Change detection data:
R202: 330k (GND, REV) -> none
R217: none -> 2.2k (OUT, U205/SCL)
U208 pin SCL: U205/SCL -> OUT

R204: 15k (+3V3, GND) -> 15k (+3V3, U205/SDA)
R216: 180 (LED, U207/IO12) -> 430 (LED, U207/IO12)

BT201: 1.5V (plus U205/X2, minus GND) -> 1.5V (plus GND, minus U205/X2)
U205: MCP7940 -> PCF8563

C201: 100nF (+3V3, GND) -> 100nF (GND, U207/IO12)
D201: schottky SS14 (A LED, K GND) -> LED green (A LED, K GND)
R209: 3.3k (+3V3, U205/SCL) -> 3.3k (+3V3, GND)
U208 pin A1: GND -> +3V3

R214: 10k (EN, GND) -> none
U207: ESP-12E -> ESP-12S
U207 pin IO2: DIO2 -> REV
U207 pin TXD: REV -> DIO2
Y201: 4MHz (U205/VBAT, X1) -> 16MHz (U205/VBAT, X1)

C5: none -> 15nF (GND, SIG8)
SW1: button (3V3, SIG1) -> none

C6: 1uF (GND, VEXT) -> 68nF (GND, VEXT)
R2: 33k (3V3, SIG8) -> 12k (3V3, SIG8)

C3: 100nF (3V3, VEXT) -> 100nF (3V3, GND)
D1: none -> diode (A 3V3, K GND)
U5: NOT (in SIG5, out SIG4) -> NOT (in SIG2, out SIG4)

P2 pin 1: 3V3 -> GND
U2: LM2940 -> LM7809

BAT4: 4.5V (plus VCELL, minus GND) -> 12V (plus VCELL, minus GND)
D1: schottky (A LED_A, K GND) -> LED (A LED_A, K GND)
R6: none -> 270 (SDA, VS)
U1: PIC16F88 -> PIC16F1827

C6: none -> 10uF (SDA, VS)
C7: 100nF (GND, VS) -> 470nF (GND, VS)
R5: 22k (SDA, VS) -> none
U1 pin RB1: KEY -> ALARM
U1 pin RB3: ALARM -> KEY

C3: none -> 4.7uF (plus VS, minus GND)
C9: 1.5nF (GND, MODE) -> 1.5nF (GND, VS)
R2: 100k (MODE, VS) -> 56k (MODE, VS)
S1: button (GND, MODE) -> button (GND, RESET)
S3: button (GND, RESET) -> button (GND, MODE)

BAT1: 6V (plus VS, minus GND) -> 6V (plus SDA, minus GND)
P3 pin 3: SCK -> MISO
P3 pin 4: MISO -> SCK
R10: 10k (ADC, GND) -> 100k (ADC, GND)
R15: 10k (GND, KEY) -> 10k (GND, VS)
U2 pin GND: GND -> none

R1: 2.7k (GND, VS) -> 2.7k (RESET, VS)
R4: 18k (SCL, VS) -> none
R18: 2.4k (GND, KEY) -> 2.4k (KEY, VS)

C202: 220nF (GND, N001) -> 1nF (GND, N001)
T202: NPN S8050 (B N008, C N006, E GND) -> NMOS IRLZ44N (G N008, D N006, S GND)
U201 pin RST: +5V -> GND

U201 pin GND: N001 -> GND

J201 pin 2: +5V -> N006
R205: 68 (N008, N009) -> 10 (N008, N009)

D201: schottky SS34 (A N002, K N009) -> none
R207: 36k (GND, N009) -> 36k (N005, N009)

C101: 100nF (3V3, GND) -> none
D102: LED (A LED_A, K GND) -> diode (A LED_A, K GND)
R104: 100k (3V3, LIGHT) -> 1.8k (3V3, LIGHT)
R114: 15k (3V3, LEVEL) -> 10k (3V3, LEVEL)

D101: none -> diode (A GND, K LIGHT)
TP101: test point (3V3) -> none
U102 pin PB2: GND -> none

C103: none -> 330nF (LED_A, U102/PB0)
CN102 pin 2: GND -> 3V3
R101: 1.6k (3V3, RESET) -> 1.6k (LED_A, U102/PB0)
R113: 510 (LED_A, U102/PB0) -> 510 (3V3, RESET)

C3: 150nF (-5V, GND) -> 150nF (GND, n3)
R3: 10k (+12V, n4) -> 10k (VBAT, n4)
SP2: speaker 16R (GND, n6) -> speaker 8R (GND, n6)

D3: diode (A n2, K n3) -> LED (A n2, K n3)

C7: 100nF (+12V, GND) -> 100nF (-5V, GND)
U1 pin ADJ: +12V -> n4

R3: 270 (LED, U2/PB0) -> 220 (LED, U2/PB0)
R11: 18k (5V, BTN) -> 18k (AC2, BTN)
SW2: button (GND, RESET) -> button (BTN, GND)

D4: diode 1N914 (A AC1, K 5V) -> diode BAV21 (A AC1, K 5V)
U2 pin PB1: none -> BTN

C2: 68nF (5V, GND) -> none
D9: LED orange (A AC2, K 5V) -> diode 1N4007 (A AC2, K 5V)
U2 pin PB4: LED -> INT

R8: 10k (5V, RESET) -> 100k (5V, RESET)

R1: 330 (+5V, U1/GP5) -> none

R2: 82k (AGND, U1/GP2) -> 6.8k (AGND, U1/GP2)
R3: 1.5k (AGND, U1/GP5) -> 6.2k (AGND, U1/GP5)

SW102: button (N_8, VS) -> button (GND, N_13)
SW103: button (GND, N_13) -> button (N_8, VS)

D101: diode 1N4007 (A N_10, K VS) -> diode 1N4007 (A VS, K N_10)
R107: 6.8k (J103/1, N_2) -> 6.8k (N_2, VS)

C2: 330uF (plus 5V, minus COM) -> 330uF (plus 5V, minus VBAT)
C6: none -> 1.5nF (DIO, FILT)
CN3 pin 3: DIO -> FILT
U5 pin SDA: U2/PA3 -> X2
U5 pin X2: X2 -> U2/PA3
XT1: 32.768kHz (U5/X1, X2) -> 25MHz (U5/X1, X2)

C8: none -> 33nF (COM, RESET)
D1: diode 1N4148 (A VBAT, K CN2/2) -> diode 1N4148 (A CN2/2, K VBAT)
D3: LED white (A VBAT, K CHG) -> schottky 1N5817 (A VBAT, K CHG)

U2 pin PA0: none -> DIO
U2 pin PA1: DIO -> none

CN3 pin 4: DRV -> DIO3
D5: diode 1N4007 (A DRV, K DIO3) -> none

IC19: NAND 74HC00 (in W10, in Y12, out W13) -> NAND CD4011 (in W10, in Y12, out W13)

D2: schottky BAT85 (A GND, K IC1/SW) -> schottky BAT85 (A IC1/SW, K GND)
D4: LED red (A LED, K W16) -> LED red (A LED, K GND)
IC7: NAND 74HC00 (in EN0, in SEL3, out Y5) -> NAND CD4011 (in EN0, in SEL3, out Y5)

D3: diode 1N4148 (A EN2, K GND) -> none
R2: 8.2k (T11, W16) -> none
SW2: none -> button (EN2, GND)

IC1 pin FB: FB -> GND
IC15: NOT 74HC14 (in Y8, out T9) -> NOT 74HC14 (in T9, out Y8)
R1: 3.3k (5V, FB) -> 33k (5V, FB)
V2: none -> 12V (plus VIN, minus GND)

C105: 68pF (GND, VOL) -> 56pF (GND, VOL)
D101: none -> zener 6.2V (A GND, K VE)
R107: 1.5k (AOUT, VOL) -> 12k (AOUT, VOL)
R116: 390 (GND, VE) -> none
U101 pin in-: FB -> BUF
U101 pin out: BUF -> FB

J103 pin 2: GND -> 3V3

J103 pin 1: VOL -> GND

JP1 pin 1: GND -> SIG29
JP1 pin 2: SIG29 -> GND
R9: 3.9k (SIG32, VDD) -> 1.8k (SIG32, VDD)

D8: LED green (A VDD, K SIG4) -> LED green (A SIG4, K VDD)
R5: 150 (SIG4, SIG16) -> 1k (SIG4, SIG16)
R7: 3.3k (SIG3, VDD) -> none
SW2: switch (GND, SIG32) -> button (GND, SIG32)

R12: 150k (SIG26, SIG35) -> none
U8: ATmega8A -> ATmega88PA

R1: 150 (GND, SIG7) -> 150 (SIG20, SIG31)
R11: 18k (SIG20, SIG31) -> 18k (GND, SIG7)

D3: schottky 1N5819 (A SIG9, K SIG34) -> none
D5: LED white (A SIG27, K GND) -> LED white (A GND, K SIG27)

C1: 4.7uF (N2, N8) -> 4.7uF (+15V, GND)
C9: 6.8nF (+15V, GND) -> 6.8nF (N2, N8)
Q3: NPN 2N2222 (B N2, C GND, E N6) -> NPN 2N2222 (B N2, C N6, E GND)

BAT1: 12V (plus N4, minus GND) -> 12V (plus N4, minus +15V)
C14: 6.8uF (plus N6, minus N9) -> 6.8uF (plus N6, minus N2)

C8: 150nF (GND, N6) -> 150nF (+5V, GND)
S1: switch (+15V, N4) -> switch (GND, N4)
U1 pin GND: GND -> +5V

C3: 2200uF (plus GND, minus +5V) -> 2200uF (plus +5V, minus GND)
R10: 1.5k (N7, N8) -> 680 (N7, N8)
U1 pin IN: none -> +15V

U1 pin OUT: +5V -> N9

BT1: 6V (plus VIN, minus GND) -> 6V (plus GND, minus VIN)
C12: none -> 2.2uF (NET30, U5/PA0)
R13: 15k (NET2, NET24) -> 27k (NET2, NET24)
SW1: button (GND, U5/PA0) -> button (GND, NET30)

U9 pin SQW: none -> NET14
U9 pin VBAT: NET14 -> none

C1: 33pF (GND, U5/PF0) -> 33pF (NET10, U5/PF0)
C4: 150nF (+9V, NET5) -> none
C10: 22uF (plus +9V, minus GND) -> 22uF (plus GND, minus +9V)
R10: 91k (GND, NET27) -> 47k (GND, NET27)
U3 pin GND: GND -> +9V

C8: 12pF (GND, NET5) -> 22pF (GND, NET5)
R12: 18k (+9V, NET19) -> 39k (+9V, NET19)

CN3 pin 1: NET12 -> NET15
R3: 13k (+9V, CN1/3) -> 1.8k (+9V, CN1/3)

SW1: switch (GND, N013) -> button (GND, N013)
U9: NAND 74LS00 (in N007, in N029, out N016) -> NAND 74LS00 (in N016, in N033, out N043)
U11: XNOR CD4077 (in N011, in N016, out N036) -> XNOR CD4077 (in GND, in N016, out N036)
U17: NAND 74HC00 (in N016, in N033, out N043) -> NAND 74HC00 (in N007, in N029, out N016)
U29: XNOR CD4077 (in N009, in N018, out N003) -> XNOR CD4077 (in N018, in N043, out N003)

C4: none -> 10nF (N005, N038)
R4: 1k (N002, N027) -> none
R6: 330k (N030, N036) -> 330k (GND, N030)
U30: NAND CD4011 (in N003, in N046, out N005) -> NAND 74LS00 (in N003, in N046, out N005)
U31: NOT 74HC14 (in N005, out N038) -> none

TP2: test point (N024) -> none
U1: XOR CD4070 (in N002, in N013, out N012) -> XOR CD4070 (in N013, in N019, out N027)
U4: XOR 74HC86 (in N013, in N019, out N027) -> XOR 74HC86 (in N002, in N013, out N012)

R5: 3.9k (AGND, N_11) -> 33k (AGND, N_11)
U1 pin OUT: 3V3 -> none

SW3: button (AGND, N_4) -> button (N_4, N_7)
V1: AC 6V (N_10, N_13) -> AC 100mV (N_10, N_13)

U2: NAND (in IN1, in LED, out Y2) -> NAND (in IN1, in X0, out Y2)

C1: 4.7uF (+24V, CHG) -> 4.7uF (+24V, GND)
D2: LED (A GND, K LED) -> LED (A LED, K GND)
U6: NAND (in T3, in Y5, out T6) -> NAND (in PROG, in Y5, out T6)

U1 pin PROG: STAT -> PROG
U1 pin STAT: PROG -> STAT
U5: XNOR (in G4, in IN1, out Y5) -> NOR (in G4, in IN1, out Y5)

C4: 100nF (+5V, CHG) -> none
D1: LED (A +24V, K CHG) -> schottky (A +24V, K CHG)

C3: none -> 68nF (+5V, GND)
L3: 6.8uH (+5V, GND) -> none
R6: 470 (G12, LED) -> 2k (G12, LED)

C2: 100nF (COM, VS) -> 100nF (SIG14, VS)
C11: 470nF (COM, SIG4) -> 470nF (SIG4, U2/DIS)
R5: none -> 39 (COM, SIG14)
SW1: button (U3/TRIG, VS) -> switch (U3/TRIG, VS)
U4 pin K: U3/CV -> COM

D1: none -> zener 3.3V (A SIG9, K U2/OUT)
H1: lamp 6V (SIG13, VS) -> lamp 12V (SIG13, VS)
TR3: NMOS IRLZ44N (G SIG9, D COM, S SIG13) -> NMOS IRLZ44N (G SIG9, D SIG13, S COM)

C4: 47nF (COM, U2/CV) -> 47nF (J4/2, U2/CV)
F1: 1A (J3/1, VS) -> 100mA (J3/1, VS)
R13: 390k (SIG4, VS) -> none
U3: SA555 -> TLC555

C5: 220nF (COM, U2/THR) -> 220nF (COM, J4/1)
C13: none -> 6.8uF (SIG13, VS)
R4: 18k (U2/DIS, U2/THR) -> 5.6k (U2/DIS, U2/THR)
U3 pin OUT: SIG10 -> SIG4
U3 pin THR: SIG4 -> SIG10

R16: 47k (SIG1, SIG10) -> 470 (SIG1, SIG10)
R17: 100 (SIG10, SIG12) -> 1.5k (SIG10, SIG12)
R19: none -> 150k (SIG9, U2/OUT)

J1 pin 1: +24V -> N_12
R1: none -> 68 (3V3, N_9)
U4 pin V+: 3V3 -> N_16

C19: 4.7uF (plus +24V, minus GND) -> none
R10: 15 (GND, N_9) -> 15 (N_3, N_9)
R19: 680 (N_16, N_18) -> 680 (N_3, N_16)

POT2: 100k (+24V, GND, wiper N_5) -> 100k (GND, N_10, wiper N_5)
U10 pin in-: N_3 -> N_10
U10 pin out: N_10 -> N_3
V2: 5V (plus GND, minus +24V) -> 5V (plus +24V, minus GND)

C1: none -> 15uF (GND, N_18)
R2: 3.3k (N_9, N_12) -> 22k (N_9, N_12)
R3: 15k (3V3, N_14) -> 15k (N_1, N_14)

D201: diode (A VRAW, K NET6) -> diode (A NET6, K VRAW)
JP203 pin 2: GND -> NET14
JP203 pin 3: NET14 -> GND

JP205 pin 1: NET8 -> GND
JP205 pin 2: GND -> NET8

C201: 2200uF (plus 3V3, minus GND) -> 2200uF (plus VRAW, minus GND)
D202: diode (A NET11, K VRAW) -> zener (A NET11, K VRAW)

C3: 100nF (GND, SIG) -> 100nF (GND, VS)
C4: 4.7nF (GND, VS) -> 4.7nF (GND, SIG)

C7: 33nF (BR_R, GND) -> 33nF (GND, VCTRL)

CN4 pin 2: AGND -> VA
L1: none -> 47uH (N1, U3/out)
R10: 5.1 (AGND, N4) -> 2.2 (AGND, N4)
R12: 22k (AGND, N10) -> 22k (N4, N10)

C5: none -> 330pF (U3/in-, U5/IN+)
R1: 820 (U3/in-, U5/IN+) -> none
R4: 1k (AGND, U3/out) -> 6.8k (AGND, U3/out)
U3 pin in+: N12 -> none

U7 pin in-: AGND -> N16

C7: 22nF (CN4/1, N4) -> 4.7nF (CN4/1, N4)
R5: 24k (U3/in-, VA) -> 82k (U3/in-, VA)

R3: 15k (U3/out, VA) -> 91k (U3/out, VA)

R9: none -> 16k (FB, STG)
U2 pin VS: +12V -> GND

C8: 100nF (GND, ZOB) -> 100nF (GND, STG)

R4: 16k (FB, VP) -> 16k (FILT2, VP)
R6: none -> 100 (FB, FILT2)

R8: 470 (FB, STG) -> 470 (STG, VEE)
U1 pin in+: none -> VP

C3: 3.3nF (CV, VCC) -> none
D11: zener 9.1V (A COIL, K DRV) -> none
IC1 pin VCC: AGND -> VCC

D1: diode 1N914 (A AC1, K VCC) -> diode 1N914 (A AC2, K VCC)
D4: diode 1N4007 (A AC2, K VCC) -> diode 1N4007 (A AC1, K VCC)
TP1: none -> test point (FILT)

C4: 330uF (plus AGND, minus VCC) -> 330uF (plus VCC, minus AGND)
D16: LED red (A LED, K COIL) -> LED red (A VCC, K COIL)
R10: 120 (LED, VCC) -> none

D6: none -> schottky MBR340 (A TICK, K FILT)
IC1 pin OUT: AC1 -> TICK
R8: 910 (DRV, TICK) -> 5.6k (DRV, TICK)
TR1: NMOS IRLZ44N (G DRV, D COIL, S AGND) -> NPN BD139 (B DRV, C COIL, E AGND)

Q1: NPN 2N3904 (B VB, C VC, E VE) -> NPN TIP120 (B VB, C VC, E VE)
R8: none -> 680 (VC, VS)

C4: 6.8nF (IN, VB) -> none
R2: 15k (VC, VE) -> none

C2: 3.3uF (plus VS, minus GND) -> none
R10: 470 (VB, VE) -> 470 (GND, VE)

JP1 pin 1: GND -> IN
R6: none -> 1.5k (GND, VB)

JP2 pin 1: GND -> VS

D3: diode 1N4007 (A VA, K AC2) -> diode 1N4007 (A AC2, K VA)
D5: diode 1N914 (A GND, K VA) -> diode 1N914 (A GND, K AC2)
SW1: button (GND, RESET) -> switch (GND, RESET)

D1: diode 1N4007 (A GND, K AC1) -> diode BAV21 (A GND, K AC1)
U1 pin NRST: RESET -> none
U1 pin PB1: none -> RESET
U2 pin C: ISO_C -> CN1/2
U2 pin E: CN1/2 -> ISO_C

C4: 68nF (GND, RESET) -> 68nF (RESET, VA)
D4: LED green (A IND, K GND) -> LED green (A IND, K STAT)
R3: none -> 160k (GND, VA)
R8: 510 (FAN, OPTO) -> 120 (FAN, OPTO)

- Your assignment -
With "VBAT" as the string to match, show every line of the entries above that has it.

- Reply to the task -
Y201: 4MHz (U205/VBAT, X1) -> 16MHz (U205/VBAT, X1)
R3: 10k (+12V, n4) -> 10k (VBAT, n4)
C2: 330uF (plus 5V, minus COM) -> 330uF (plus 5V, minus VBAT)
D1: diode 1N4148 (A VBAT, K CN2/2) -> diode 1N4148 (A CN2/2, K VBAT)
D3: LED white (A VBAT, K CHG) -> schottky 1N5817 (A VBAT, K CHG)
U9 pin VBAT: NET14 -> none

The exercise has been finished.